TASK REQUIREMENTS: Copy each line exactly, starting with the one that contains "BARO1 pin GND: GND -> 5V" and stopping after the last line of the material below, with nothing else.
----
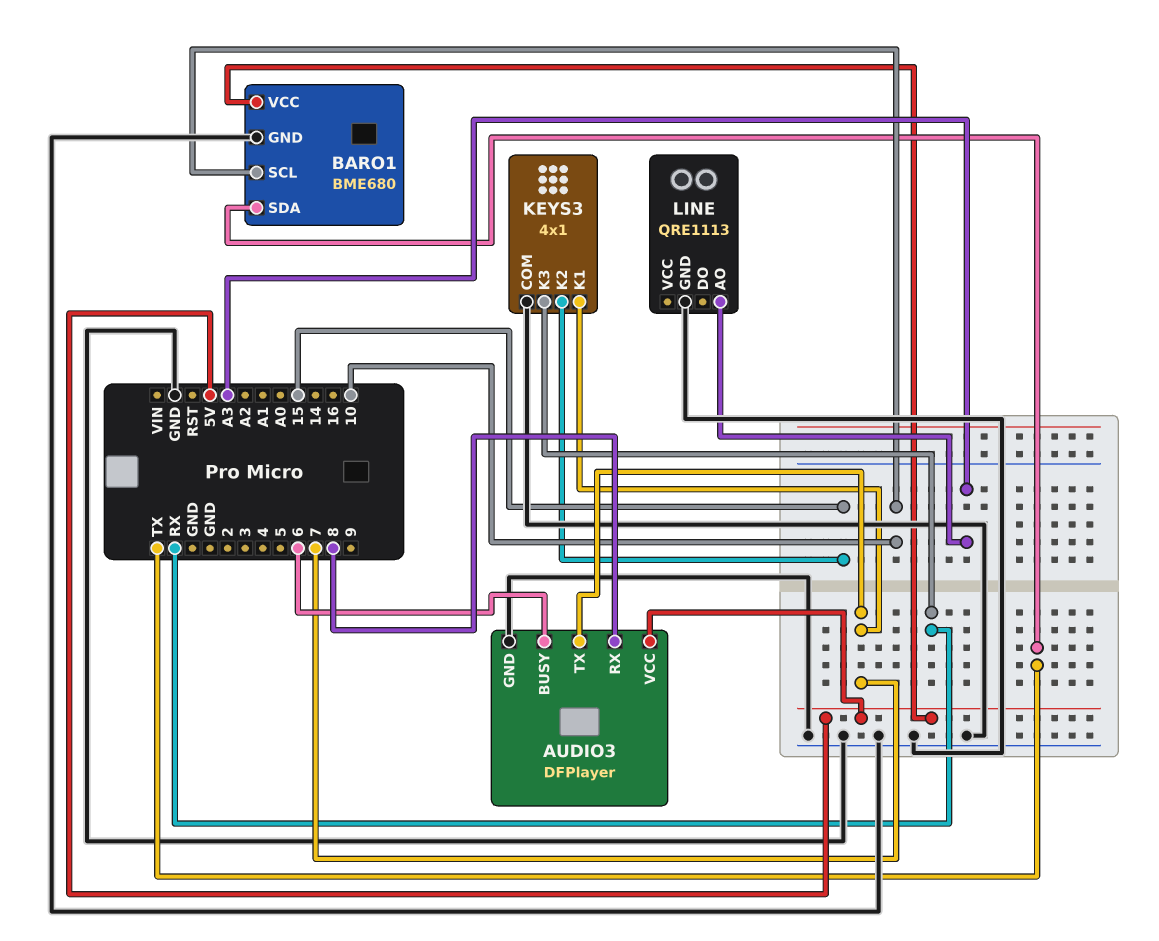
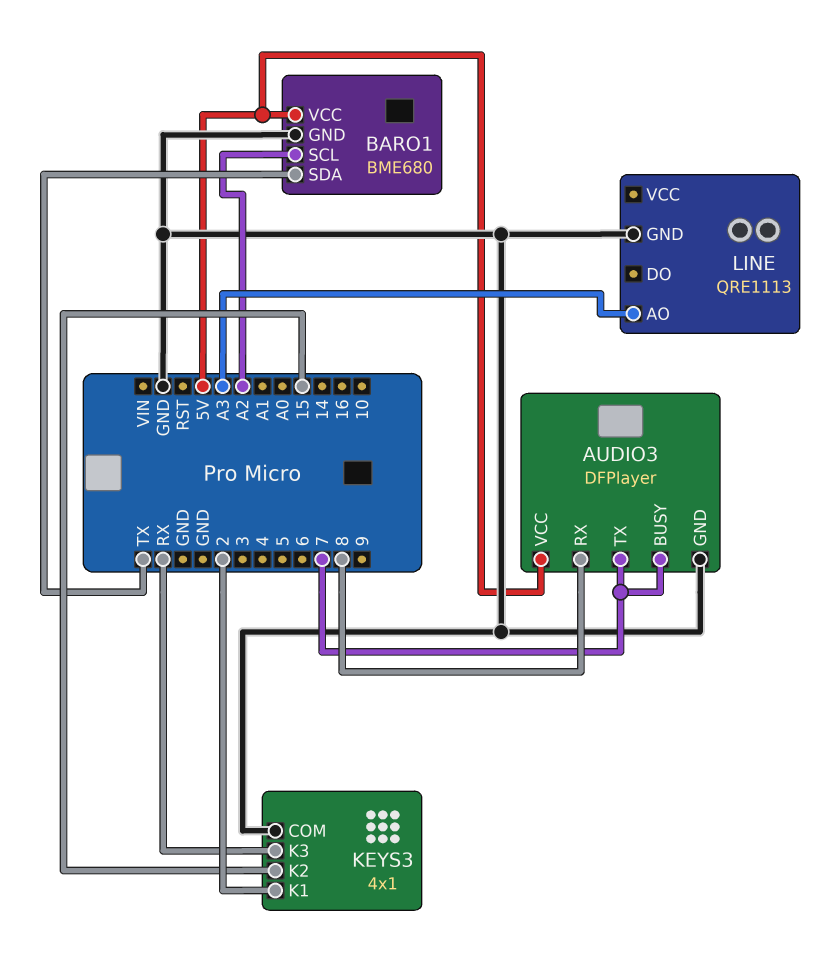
AUDIO3 pin BUSY: 6 -> 7
BARO1 pin SCL: 10 -> A2
KEYS3 pin K1: 7 -> 2

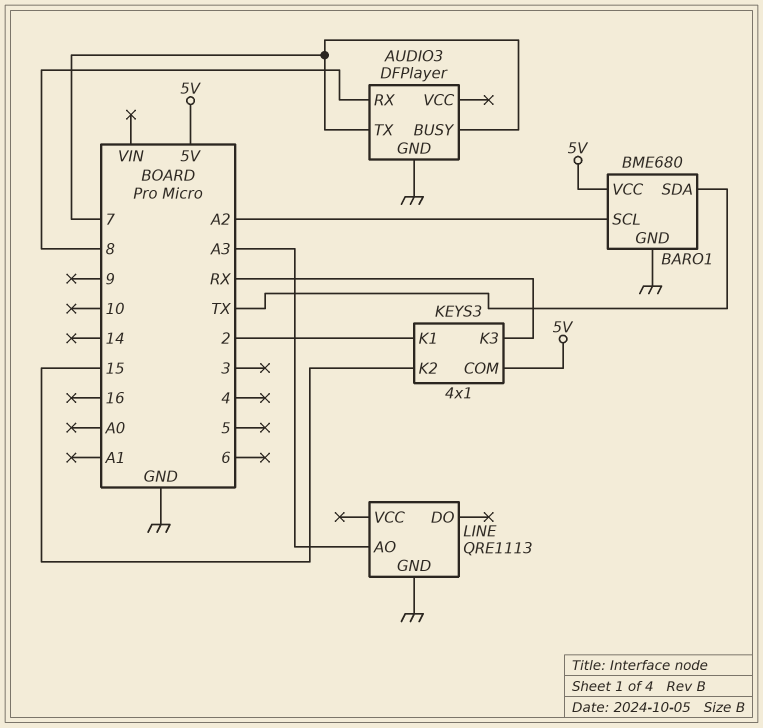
AUDIO3 pin VCC: 5V -> none
KEYS3 pin COM: GND -> 5V

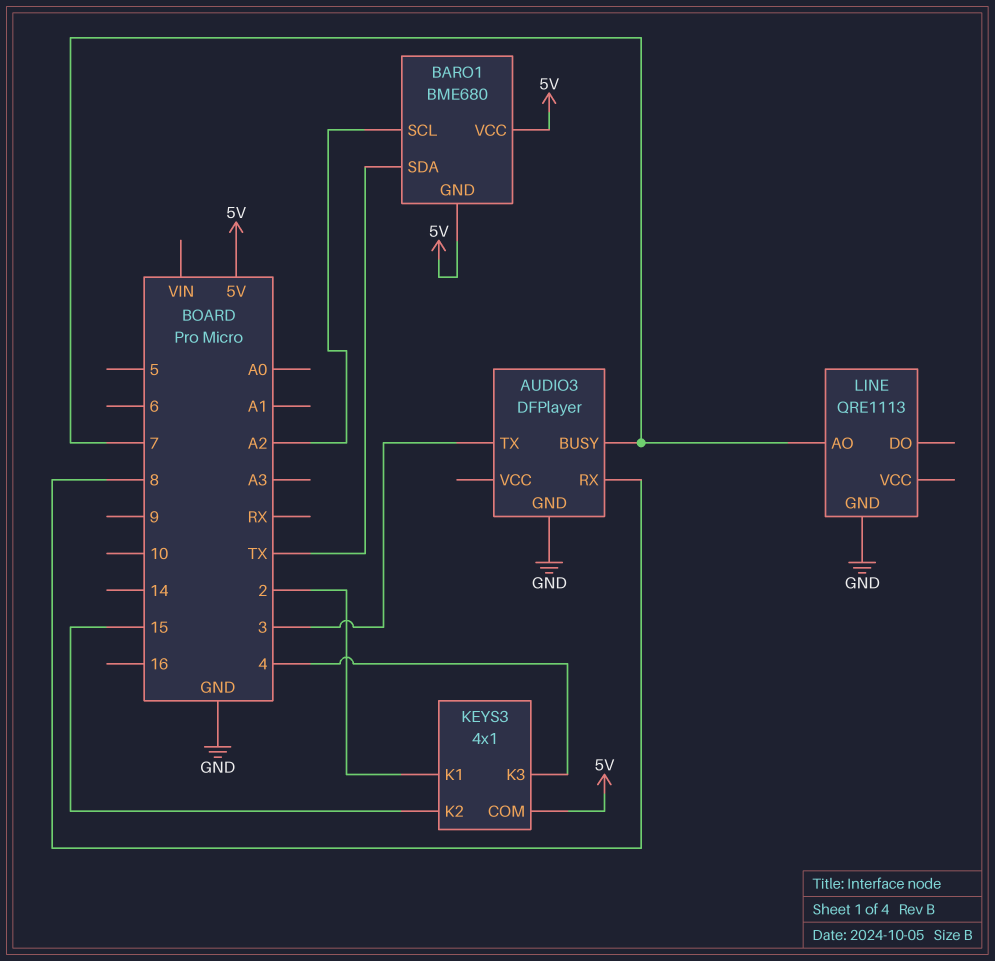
AUDIO3 pin TX: 7 -> 3
BARO1 pin GND: GND -> 5V
KEYS3 pin K3: RX -> 4
LINE pin AO: A3 -> 7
----
PROBLEM SOLUTION:
BARO1 pin GND: GND -> 5V
KEYS3 pin K3: RX -> 4
LINE pin AO: A3 -> 7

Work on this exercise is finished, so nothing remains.